▶ [Assignment]
Recast the lines that begin with the one containing "At what (x,y)" and end with the one containing "This screenshot has" as a numbered list, dropping any blank lines.

Data excerpts:
════════════════════
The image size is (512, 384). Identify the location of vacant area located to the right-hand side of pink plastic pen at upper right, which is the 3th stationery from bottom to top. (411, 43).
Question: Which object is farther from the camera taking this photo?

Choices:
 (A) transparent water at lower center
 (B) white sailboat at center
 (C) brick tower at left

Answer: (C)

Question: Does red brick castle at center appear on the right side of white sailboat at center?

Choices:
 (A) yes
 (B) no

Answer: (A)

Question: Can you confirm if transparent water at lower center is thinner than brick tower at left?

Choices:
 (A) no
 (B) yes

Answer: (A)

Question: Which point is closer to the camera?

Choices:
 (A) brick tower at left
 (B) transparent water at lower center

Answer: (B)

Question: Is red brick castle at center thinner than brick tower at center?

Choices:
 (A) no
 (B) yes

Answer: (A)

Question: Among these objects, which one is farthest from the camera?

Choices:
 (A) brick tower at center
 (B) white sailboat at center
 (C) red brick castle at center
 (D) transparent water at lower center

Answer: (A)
════════════════════
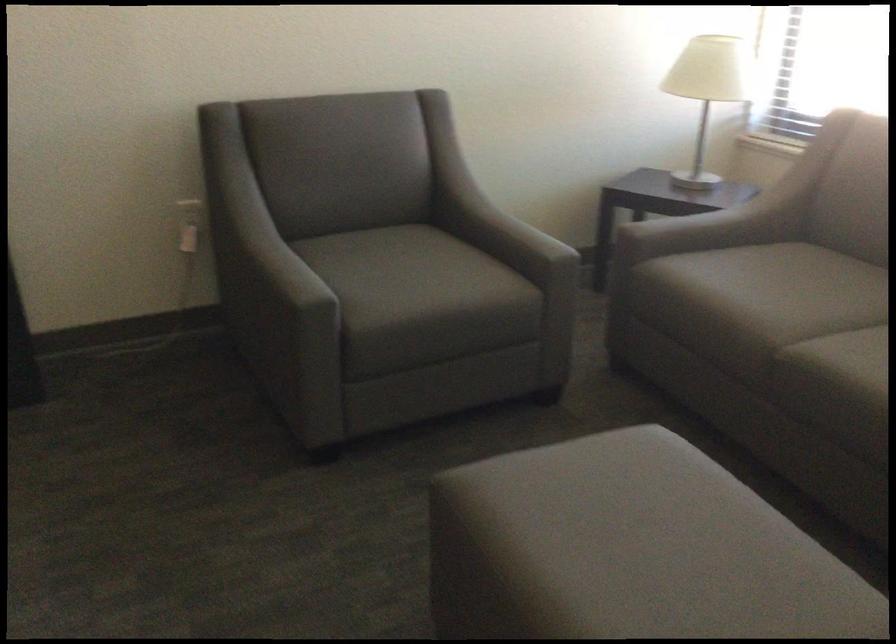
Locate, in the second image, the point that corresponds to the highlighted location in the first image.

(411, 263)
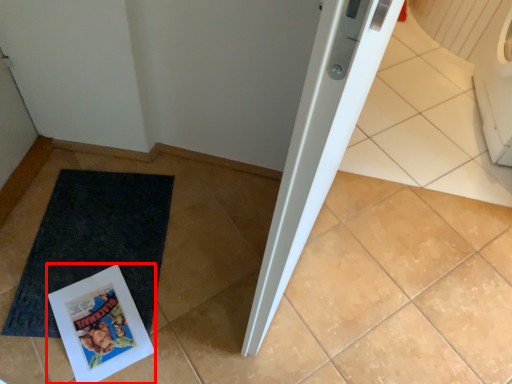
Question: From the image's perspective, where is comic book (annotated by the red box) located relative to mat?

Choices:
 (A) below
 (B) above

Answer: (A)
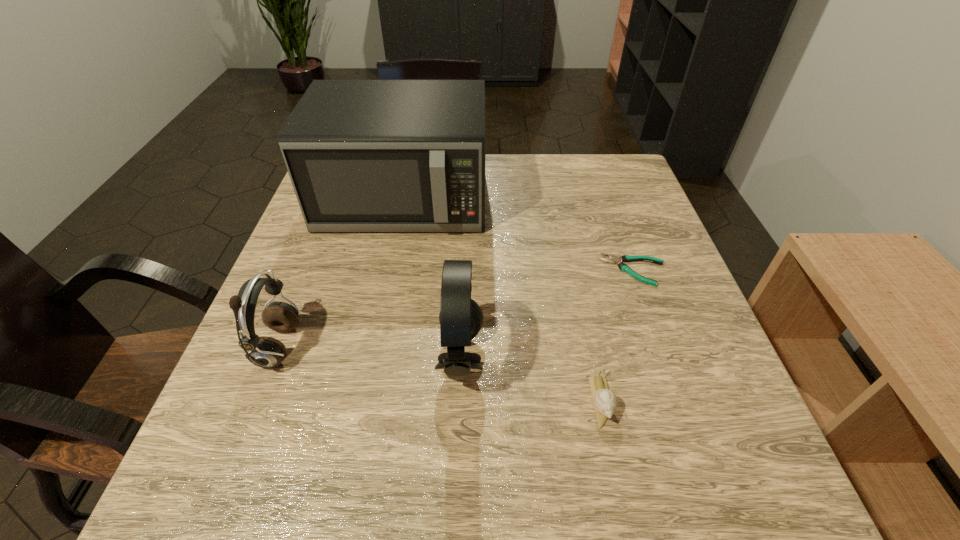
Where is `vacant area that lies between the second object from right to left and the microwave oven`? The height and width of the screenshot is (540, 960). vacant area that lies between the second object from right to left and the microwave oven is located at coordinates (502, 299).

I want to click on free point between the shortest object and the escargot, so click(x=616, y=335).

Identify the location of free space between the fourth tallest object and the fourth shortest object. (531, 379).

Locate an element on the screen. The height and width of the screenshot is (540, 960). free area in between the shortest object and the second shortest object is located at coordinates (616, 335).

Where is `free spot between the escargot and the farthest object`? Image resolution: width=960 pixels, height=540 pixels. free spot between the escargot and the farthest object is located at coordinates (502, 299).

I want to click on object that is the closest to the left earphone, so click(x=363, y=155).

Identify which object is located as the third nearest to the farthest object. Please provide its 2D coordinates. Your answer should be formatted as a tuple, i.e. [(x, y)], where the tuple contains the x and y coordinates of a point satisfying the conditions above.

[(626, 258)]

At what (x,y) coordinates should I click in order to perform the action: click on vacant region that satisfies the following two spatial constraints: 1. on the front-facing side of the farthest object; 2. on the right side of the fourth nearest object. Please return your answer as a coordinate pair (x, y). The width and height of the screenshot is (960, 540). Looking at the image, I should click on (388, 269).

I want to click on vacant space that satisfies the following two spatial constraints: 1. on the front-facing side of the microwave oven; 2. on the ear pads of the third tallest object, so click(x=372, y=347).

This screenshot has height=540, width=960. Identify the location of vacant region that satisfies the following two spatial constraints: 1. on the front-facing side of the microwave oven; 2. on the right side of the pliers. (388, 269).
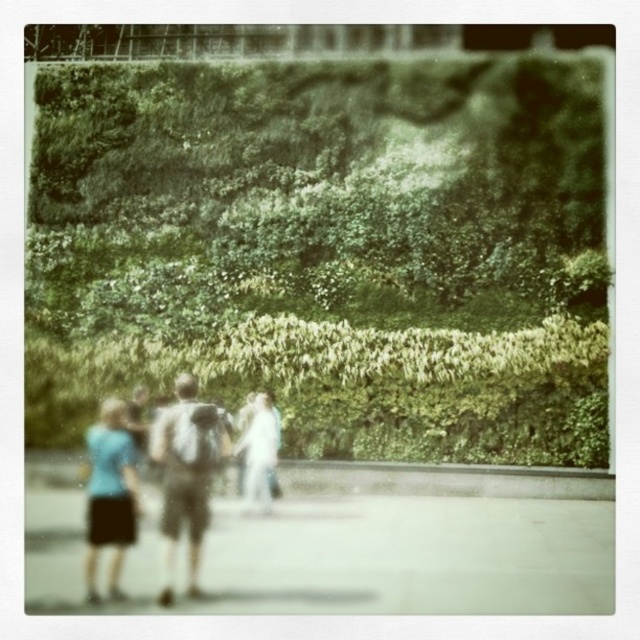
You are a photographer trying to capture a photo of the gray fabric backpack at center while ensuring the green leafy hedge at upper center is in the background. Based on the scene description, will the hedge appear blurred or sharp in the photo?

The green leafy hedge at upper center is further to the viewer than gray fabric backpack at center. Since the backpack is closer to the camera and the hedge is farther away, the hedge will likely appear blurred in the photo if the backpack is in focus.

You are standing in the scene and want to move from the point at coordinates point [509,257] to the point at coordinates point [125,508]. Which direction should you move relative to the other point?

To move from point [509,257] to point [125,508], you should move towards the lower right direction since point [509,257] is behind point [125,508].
════════════════════
▶ [Your solution]
1. At what (x,y) coordinates should I click in order to perform the action: click on vacant region that satisfies the following two spatial constraints: 1. on the front-facing side of the farthest object; 2. on the right side of the fourth nearest object. Please return your answer as a coordinate pair (x, y). The width and height of the screenshot is (960, 540). Looking at the image, I should click on (388, 269).
2. I want to click on vacant space that satisfies the following two spatial constraints: 1. on the front-facing side of the microwave oven; 2. on the ear pads of the third tallest object, so click(x=372, y=347).
3. This screenshot has height=540, width=960. Identify the location of vacant region that satisfies the following two spatial constraints: 1. on the front-facing side of the microwave oven; 2. on the right side of the pliers. (388, 269).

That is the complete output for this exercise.